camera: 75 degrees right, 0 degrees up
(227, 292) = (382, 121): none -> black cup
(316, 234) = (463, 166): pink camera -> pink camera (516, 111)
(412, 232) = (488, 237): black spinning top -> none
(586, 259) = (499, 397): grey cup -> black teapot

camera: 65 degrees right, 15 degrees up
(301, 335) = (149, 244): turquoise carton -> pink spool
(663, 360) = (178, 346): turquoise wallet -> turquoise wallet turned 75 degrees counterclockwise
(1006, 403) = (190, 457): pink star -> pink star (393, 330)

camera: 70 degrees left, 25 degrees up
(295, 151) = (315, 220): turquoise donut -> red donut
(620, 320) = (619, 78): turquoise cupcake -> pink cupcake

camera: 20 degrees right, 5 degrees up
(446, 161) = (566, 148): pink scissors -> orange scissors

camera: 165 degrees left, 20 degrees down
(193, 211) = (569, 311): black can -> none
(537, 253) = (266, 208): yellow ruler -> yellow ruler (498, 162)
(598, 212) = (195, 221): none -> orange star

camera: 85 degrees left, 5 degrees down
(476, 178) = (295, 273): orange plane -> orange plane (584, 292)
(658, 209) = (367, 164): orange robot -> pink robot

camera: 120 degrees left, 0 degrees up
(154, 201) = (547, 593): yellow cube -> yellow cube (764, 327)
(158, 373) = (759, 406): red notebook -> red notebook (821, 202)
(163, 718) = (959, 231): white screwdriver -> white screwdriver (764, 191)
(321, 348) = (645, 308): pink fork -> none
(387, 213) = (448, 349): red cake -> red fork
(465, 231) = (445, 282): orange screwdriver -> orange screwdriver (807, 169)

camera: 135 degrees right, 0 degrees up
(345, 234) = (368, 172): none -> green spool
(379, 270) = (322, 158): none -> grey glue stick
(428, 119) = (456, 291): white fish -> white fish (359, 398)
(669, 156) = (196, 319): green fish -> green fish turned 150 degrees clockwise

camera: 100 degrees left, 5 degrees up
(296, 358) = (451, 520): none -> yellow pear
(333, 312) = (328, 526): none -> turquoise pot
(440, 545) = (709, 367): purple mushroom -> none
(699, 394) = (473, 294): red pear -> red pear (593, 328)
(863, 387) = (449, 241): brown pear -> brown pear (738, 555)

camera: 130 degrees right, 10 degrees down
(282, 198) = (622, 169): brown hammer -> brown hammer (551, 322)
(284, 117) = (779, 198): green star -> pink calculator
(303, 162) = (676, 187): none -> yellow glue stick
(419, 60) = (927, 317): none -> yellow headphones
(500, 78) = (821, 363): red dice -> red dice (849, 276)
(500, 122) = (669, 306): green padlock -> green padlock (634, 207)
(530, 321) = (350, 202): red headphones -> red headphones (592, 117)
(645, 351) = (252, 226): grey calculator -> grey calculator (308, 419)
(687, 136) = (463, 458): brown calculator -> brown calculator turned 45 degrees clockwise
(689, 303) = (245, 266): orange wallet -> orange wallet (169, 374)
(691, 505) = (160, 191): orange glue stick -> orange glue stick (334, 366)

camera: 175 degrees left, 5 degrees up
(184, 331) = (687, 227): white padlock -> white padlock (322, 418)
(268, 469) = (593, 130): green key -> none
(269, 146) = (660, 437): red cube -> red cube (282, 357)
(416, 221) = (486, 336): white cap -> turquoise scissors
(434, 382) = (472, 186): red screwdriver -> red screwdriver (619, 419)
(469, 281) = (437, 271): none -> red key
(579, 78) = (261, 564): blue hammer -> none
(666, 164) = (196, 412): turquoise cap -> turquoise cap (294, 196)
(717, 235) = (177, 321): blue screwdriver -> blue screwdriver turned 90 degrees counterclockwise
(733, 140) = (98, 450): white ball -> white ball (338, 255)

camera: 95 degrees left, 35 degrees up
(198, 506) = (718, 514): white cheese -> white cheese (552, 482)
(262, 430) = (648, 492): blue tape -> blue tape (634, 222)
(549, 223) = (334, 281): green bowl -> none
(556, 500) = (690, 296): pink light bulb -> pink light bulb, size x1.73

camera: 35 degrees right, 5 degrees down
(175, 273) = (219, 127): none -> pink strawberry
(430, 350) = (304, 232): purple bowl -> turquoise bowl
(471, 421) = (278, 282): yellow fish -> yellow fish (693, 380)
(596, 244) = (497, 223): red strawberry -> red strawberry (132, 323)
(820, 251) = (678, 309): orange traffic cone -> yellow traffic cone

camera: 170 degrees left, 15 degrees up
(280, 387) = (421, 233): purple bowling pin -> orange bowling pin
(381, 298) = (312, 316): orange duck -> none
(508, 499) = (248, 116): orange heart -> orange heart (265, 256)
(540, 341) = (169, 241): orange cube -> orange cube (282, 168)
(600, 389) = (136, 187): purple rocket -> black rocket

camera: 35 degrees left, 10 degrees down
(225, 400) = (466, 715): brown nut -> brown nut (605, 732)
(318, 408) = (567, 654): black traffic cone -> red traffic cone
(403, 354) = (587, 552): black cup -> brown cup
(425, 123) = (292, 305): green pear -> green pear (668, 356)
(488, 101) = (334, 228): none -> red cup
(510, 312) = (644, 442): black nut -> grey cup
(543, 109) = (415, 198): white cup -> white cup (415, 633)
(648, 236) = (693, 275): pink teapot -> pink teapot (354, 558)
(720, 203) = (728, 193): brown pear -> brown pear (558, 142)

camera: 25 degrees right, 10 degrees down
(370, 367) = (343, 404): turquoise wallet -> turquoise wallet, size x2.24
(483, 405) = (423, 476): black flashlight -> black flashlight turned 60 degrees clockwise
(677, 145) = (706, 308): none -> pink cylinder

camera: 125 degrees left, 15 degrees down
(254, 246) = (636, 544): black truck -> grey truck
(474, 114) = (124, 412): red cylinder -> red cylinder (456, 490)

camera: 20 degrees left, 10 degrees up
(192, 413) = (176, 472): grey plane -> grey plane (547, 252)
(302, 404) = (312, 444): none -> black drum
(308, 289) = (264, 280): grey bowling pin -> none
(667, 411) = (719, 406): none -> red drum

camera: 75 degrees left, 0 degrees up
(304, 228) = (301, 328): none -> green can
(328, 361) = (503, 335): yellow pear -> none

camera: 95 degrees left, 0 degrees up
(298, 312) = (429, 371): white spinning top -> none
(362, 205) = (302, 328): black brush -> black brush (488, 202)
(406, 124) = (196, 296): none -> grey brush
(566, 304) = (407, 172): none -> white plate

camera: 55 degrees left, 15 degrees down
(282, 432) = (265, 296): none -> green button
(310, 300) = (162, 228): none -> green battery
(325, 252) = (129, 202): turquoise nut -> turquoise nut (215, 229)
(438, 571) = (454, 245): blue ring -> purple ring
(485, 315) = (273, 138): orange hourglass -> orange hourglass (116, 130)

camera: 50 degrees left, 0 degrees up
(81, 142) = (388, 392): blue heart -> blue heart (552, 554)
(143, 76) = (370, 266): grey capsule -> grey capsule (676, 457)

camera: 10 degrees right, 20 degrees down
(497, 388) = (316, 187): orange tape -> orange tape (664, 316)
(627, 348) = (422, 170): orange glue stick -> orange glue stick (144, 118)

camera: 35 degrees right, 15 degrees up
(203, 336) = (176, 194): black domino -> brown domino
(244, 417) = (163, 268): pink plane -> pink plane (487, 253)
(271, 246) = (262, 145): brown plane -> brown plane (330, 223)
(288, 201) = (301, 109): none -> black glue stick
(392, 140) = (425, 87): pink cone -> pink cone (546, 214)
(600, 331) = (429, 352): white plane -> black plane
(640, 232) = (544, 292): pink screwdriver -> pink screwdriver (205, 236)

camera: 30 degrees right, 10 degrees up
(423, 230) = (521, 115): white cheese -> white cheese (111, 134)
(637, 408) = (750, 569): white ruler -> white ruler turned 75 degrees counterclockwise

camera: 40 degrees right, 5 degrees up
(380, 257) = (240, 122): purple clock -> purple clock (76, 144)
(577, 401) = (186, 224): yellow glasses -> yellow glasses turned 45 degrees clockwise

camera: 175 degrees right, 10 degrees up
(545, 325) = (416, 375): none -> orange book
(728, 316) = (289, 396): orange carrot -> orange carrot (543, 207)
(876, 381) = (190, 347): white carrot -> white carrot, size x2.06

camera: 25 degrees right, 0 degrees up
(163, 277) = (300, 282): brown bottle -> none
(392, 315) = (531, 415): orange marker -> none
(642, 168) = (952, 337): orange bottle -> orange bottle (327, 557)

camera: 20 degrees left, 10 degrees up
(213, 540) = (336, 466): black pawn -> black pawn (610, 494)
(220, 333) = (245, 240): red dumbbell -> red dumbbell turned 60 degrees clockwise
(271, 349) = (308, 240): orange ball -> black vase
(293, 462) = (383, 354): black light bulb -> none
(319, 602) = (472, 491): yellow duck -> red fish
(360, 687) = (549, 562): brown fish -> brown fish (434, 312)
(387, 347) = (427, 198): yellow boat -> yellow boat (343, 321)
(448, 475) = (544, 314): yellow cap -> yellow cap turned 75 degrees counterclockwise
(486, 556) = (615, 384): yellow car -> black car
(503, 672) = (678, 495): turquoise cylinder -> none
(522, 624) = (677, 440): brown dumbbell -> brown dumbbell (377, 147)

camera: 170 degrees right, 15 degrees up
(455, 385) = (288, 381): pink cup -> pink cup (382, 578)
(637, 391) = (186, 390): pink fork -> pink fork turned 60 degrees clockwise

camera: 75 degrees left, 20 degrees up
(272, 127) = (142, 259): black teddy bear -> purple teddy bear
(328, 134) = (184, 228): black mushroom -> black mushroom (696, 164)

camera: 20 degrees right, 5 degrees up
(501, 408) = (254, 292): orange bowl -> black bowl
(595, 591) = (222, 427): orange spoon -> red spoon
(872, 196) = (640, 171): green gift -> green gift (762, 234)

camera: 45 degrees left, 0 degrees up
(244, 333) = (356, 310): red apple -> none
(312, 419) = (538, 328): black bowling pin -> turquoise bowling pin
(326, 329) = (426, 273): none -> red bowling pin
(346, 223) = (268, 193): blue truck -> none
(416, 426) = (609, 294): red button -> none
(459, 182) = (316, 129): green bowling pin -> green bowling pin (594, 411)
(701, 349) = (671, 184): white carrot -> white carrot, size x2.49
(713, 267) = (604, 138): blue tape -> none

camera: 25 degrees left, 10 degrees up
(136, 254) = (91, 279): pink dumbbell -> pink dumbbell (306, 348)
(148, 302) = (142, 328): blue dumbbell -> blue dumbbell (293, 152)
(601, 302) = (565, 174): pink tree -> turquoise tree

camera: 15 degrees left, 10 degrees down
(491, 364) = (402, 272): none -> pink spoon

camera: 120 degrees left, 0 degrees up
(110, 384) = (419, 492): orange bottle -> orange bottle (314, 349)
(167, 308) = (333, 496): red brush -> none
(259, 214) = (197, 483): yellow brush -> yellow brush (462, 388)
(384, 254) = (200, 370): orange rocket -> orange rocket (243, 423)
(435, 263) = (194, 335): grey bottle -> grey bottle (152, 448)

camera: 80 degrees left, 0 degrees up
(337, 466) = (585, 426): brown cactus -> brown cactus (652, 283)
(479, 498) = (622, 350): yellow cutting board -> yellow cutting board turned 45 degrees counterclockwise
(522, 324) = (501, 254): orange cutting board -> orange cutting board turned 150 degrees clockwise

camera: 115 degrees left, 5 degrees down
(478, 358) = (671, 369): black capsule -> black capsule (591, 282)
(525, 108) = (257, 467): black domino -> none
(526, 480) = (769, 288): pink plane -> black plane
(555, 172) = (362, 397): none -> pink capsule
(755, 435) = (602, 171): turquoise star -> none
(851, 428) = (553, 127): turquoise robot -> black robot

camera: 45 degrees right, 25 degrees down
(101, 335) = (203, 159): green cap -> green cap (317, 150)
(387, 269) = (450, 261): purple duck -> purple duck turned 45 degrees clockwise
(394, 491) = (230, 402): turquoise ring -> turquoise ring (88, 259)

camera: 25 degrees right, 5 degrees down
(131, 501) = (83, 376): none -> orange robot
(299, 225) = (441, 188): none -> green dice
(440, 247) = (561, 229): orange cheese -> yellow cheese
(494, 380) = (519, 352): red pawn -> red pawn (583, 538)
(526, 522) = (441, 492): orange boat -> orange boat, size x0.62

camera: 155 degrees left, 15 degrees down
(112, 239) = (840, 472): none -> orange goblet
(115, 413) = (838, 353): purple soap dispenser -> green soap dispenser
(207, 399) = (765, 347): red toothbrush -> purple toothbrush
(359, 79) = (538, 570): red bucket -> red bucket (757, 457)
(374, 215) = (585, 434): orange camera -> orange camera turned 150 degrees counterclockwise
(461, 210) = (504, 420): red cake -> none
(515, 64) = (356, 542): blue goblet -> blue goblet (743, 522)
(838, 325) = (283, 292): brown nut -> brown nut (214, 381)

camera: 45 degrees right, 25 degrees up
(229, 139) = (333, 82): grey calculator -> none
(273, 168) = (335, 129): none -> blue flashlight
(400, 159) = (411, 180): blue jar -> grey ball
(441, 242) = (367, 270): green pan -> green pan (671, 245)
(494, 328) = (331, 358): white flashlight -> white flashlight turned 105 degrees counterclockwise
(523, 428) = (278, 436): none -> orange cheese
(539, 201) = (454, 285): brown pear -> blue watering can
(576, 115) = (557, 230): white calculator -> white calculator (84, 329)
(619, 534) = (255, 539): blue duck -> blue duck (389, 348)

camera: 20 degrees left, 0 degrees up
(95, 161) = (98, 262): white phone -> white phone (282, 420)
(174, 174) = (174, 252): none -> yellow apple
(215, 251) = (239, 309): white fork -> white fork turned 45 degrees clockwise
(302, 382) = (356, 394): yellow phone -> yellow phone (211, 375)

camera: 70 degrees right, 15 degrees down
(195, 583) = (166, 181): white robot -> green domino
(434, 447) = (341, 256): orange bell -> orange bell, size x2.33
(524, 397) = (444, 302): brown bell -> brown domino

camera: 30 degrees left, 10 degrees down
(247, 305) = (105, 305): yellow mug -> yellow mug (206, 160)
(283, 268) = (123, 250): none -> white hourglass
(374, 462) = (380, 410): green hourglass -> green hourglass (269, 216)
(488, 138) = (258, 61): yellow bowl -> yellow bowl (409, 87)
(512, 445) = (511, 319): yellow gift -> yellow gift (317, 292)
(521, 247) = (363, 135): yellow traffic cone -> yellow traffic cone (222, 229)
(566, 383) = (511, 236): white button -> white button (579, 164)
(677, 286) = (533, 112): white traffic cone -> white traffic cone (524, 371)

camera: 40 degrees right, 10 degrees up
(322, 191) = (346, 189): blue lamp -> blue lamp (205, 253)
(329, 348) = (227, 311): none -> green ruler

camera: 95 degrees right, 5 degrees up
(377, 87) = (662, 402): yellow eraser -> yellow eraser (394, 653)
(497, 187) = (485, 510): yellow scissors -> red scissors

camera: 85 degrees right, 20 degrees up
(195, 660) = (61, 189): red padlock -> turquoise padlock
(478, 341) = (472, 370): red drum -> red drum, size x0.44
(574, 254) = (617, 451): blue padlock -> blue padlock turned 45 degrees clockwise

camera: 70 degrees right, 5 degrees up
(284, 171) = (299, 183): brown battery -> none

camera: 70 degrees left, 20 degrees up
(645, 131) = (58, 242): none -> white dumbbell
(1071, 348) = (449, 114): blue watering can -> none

**Exercise brief:** When a line in the data holds the word "size", show that line.

**Your response:**
(556, 500) = (690, 296): pink light bulb -> pink light bulb, size x1.73
(370, 367) = (343, 404): turquoise wallet -> turquoise wallet, size x2.24
(876, 381) = (190, 347): white carrot -> white carrot, size x2.06
(701, 349) = (671, 184): white carrot -> white carrot, size x2.49
(526, 522) = (441, 492): orange boat -> orange boat, size x0.62
(434, 447) = (341, 256): orange bell -> orange bell, size x2.33
(478, 341) = (472, 370): red drum -> red drum, size x0.44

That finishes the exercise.